Pull out every line in the items below that contains the word "location", and copy each one in full.

Records shown start

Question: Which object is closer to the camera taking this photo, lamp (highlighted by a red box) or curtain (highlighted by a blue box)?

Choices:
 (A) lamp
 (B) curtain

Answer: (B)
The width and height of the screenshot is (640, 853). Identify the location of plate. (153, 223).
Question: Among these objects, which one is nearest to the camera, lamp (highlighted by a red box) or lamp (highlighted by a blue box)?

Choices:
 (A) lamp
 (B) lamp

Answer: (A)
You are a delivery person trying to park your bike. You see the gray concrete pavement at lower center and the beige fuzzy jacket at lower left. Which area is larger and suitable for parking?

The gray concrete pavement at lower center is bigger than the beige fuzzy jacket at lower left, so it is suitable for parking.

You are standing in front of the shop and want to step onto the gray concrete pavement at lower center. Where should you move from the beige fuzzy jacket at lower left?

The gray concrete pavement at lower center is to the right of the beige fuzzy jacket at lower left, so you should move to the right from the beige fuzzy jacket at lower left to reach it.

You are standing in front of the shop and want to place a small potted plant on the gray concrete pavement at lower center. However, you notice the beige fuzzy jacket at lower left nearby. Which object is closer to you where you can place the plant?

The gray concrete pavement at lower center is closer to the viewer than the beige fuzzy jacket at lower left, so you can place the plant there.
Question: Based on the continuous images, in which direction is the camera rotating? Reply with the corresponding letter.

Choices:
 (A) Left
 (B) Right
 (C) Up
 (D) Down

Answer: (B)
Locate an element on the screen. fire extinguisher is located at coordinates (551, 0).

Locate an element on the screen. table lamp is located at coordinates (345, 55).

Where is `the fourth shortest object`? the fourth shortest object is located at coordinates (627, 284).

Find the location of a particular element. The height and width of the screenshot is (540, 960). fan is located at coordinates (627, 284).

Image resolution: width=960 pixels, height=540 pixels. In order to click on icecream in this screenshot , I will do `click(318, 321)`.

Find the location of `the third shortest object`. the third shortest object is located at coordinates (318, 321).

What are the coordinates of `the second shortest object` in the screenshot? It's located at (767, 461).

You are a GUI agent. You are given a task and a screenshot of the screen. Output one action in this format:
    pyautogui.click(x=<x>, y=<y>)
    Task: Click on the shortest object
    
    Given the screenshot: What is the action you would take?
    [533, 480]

Records shown end

Solution for this task:
The width and height of the screenshot is (640, 853). Identify the location of plate. (153, 223).
Find the location of a particular element. The height and width of the screenshot is (540, 960). fan is located at coordinates (627, 284).
Find the location of `the third shortest object`. the third shortest object is located at coordinates (318, 321).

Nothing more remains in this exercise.